MATERIAL PROVIDED >>
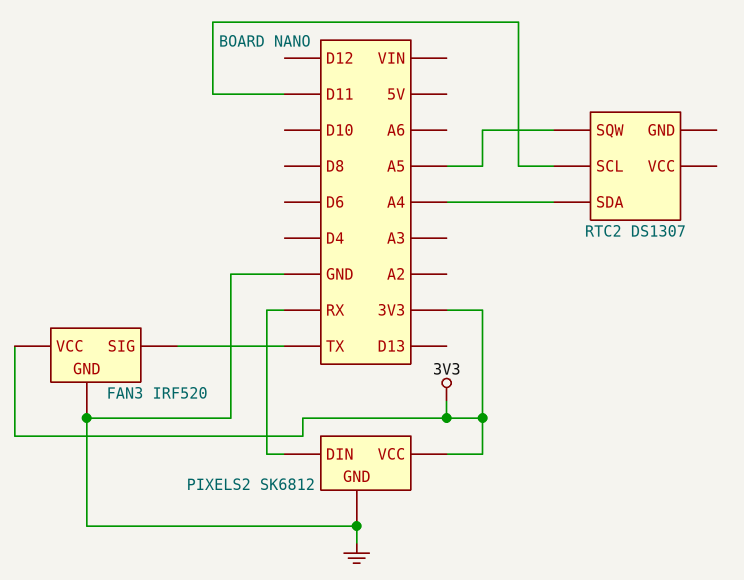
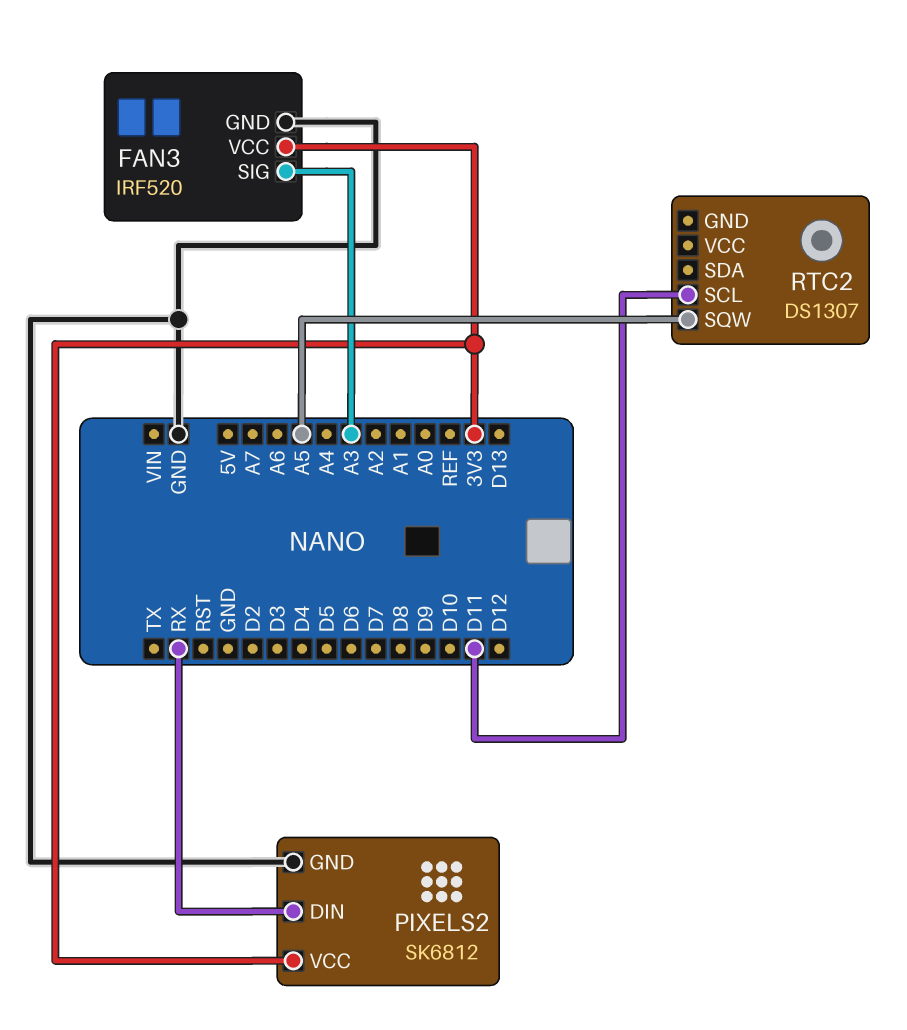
FAN3 pin SIG: TX -> A3
RTC2 pin SDA: A4 -> none

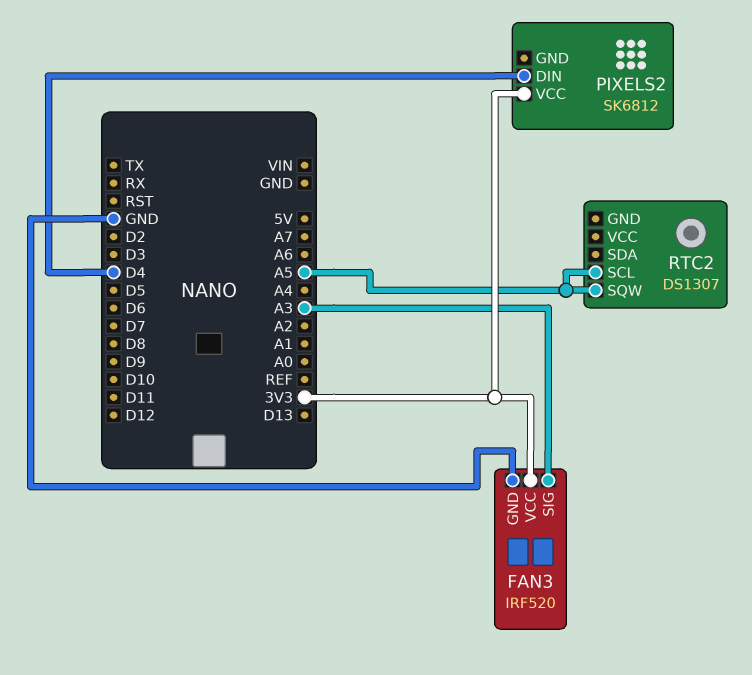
PIXELS2 pin DIN: RX -> D4
PIXELS2 pin GND: GND -> none
RTC2 pin SCL: D11 -> A5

WHAT IS EXPECTED >> Each record above, in full: return it exactly, pictures excluded.

SOLUTION >>
FAN3 pin SIG: TX -> A3
RTC2 pin SDA: A4 -> none

PIXELS2 pin DIN: RX -> D4
PIXELS2 pin GND: GND -> none
RTC2 pin SCL: D11 -> A5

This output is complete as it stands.